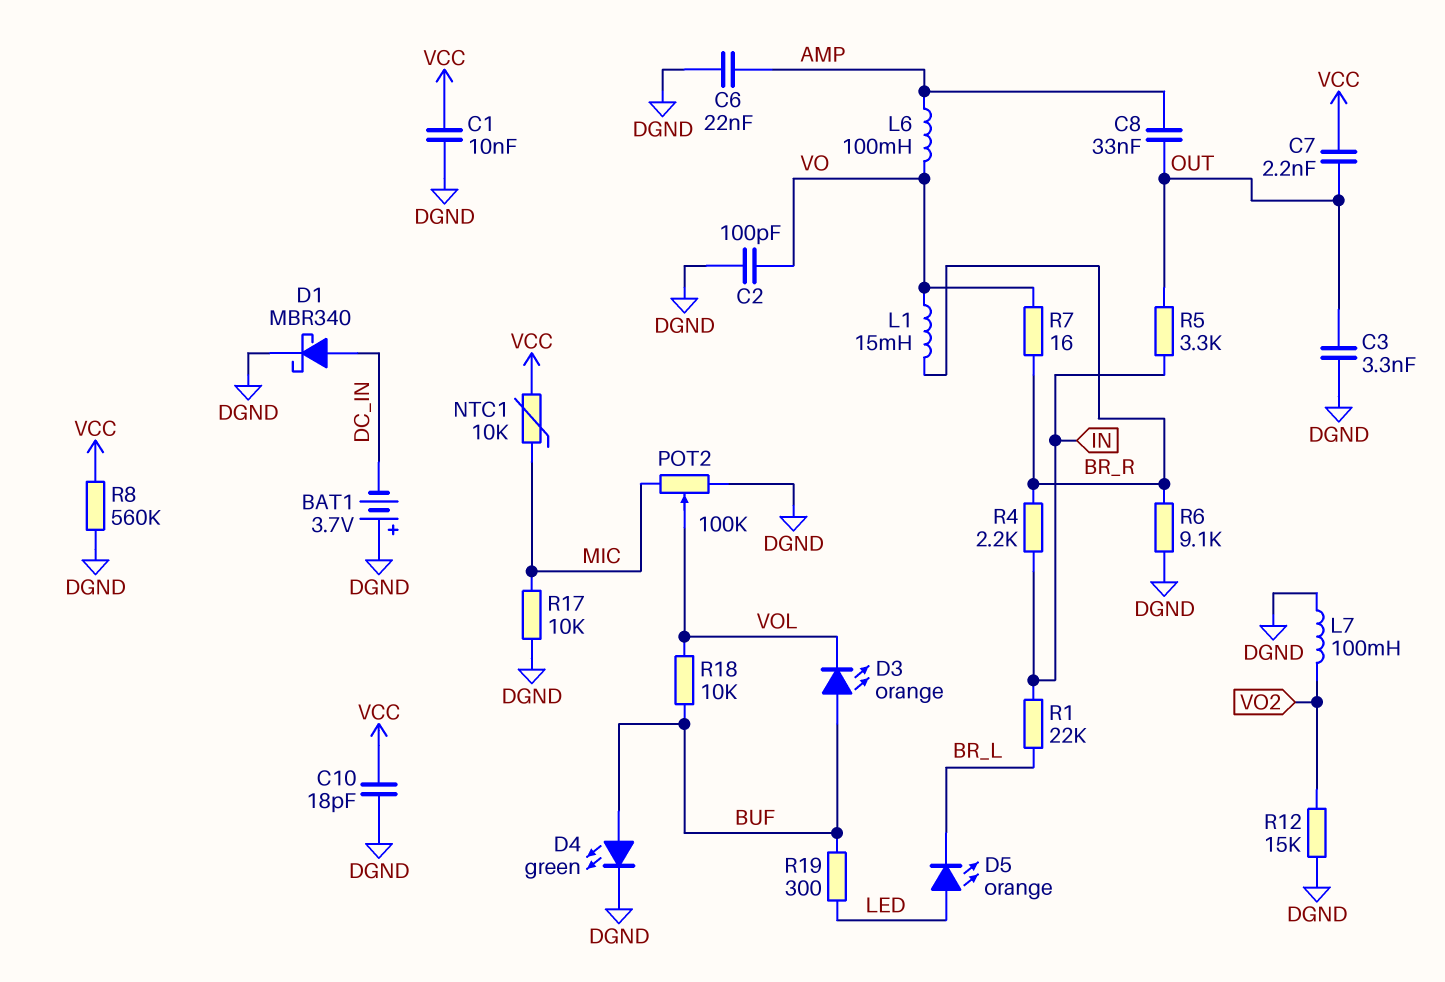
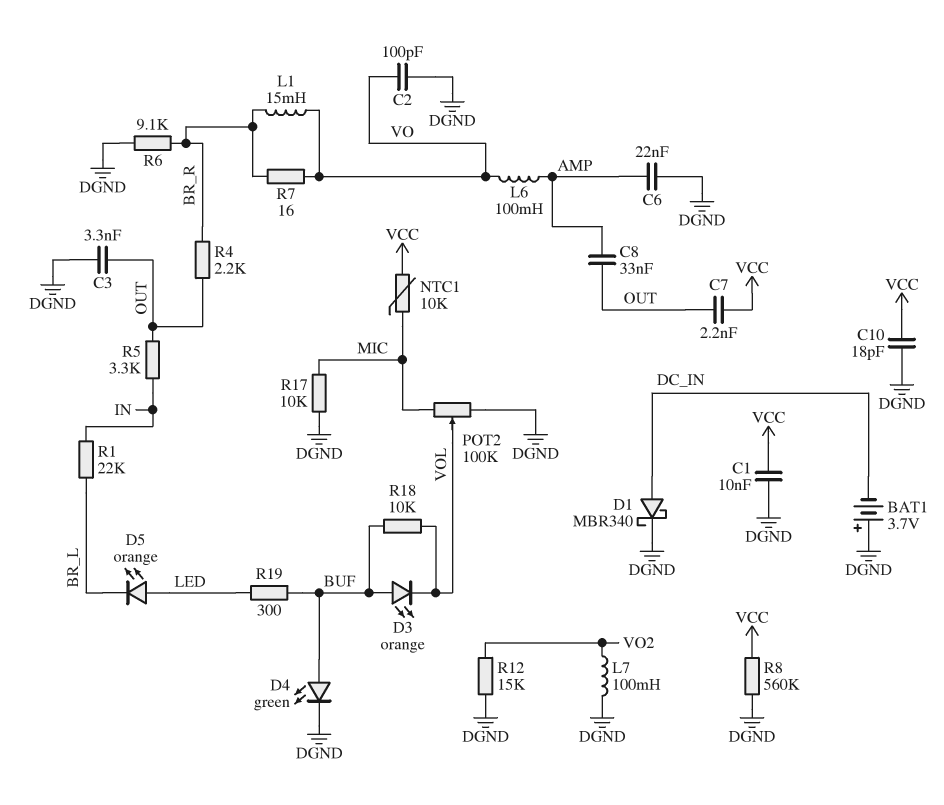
R4: 2.2k (BR_R, IN) -> 2.2k (BR_R, OUT)

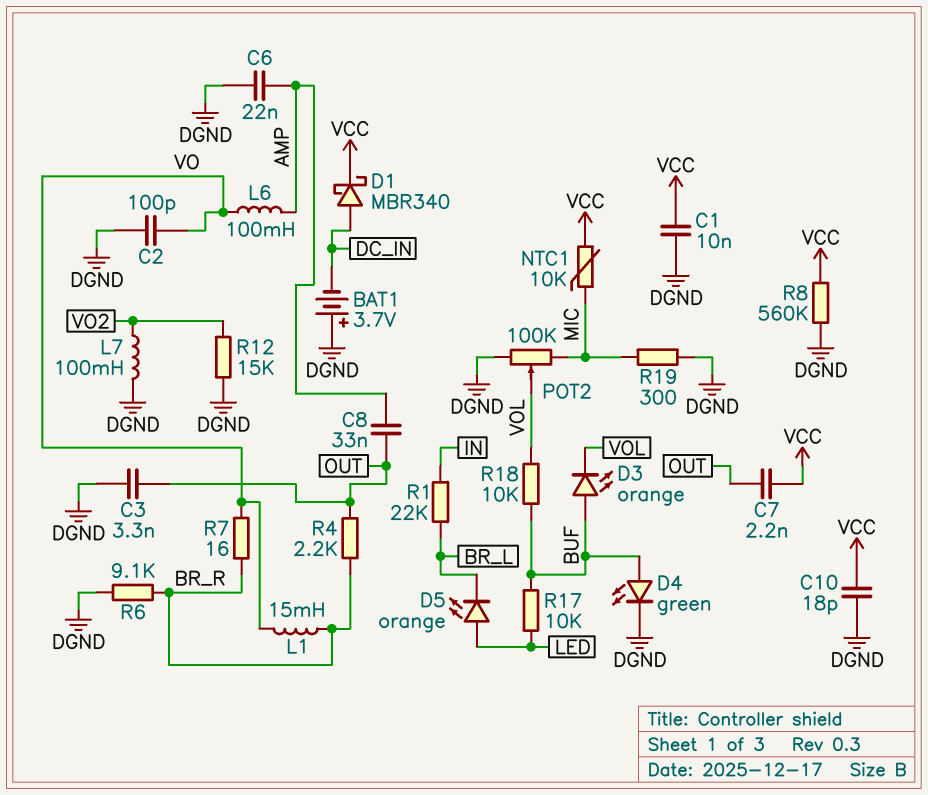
D1: schottky MBR340 (A DC_IN, K DGND) -> schottky MBR340 (A DC_IN, K VCC)
R5: 3.3k (IN, OUT) -> none
R17: 10k (DGND, MIC) -> 10k (BUF, LED)
R19: 300 (BUF, LED) -> 300 (DGND, MIC)

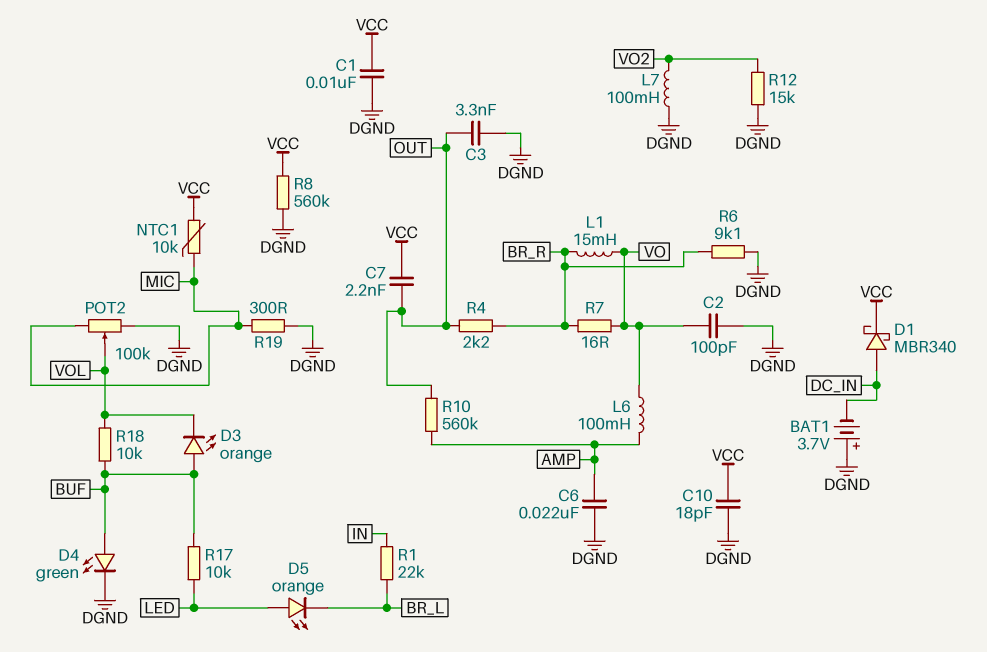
C8: 33nF (AMP, OUT) -> none
R10: none -> 560k (AMP, OUT)

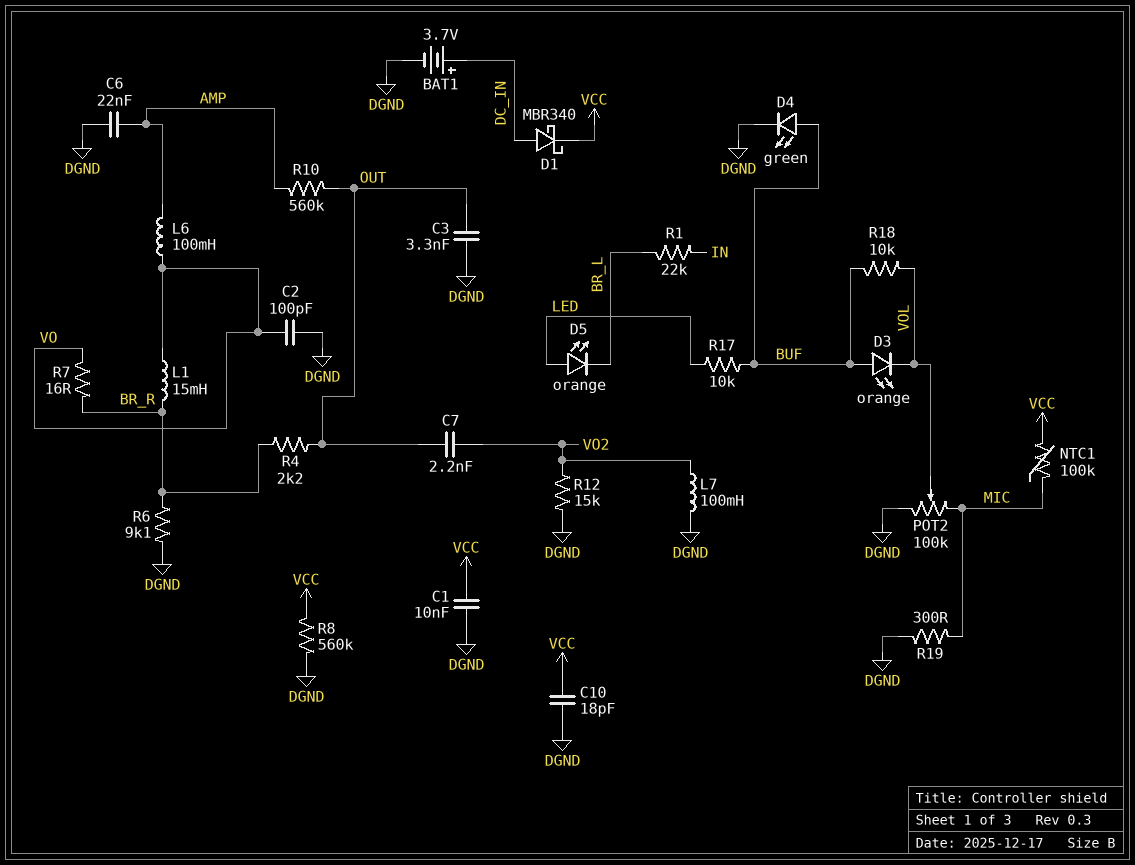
BAT1: 3.7V (plus DGND, minus DC_IN) -> 3.7V (plus DC_IN, minus DGND)
C7: 2.2nF (OUT, VCC) -> 2.2nF (OUT, VO2)
NTC1: 10k (MIC, VCC) -> 100k (MIC, VCC)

----

▶ [What is being asked] The copy has to start at the line that contains "R19: 300 (BUF, LED) -> 300 (DGND, MIC)" and end at the last line of the material above, matching the original exactly and holding no pictures.

▶ [Response]
R19: 300 (BUF, LED) -> 300 (DGND, MIC)

C8: 33nF (AMP, OUT) -> none
R10: none -> 560k (AMP, OUT)

BAT1: 3.7V (plus DGND, minus DC_IN) -> 3.7V (plus DC_IN, minus DGND)
C7: 2.2nF (OUT, VCC) -> 2.2nF (OUT, VO2)
NTC1: 10k (MIC, VCC) -> 100k (MIC, VCC)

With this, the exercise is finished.